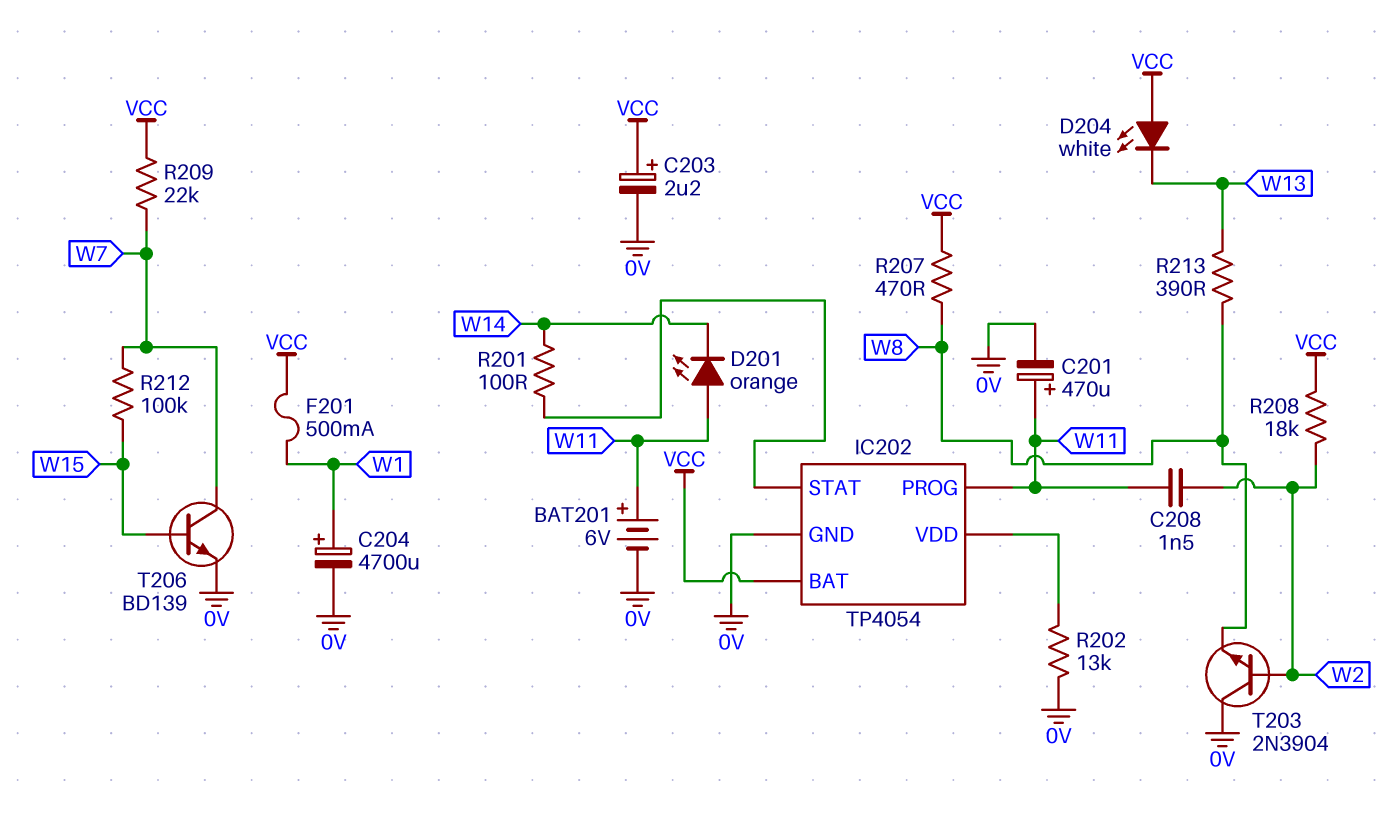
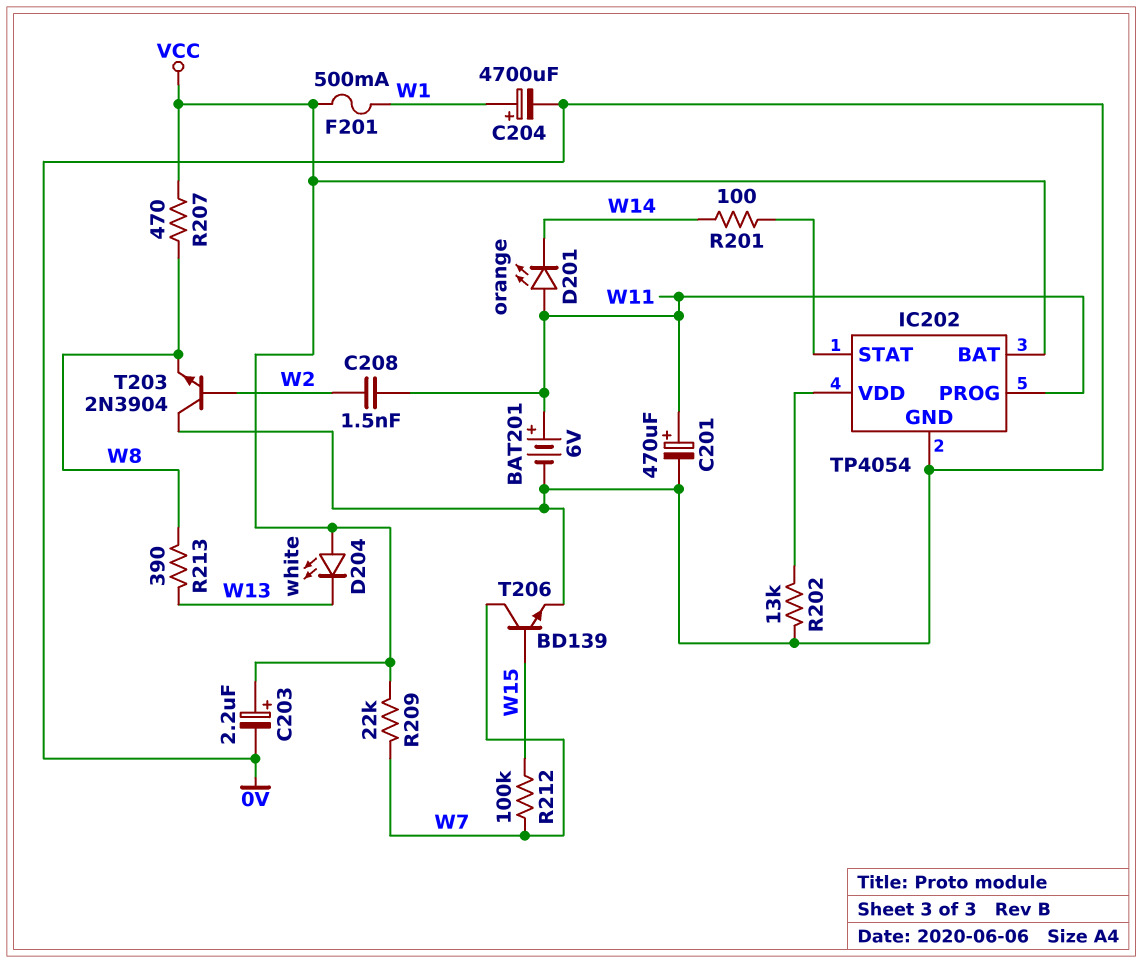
R208: 18k (VCC, W2) -> none

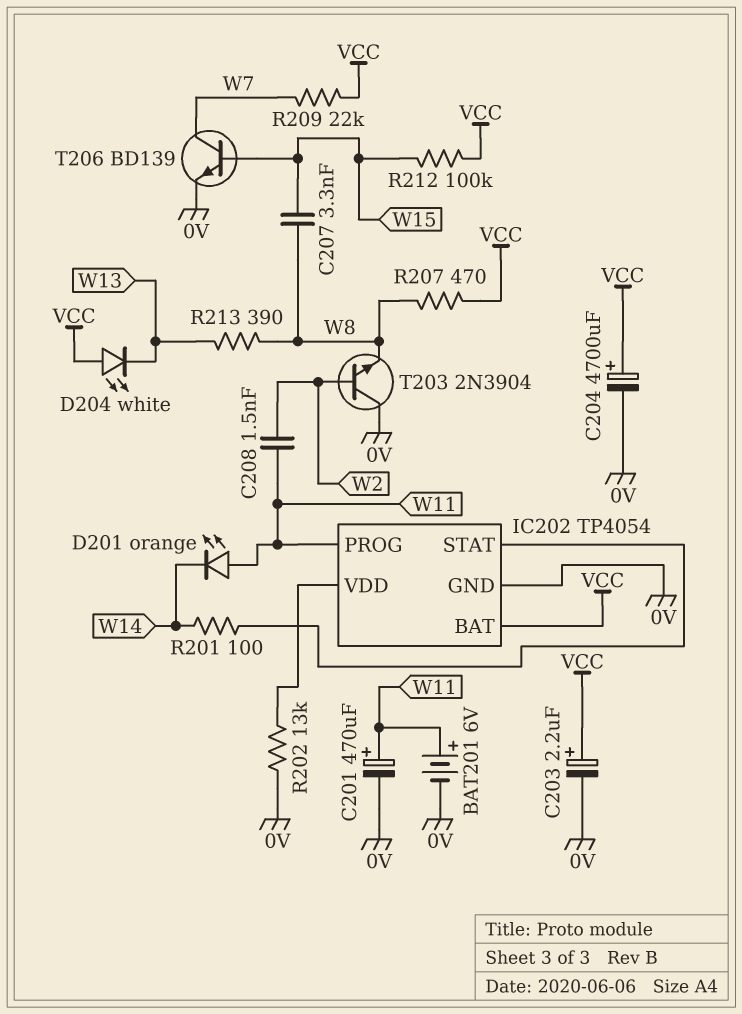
C204: 4700uF (plus W1, minus 0V) -> 4700uF (plus VCC, minus 0V)
C207: none -> 3.3nF (W8, W15)
F201: 500mA (VCC, W1) -> none
R212: 100k (W7, W15) -> 100k (VCC, W15)

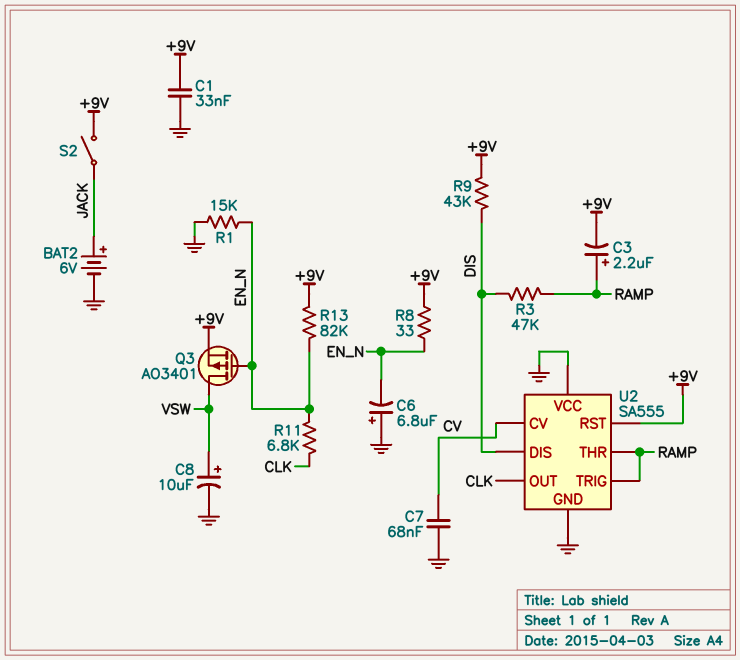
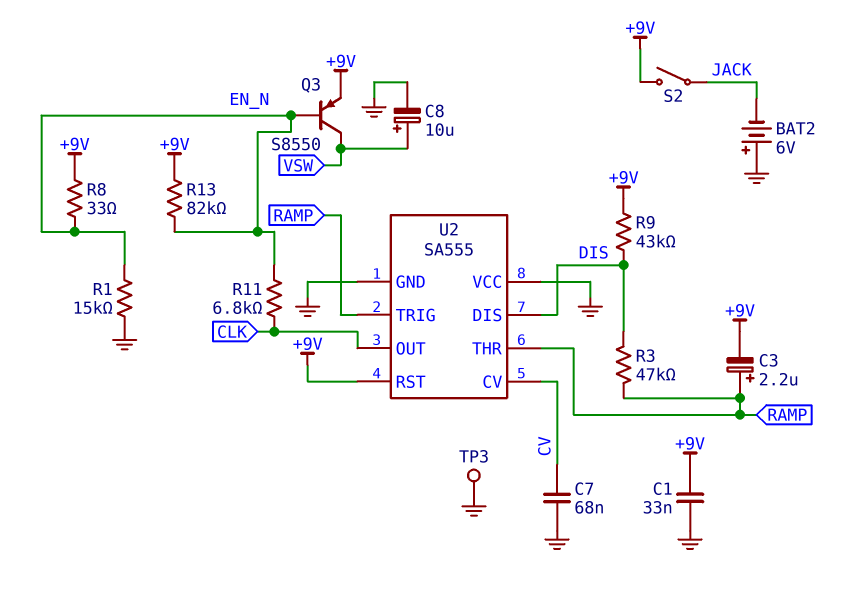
BAT2: 6V (plus JACK, minus GND) -> 6V (plus GND, minus JACK)
C6: 6.8uF (plus GND, minus EN_N) -> none
Q3: PMOS AO3401 (G EN_N, D VSW, S +9V) -> PNP S8550 (B EN_N, C VSW, E +9V)
TP3: none -> test point (GND)

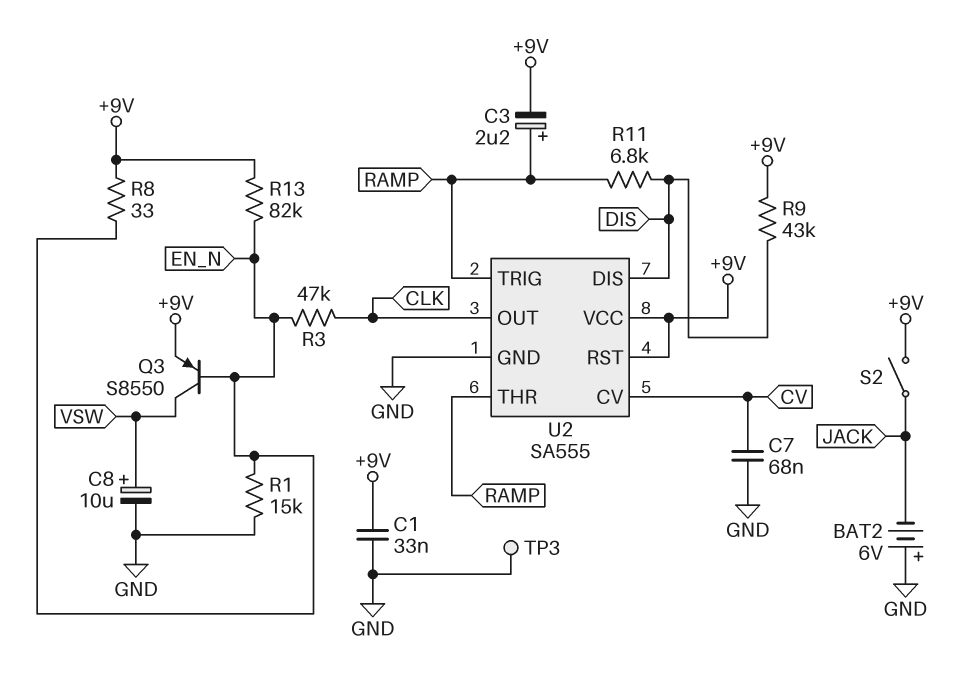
R3: 47k (DIS, RAMP) -> 47k (CLK, EN_N)
R11: 6.8k (CLK, EN_N) -> 6.8k (DIS, RAMP)
U2 pin VCC: GND -> +9V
************
### EXERCISE
Every line in the records above with "plus" in it adds one to the count; give that count and nothing else.

### ANSWER FOR THIS EXERCISE
3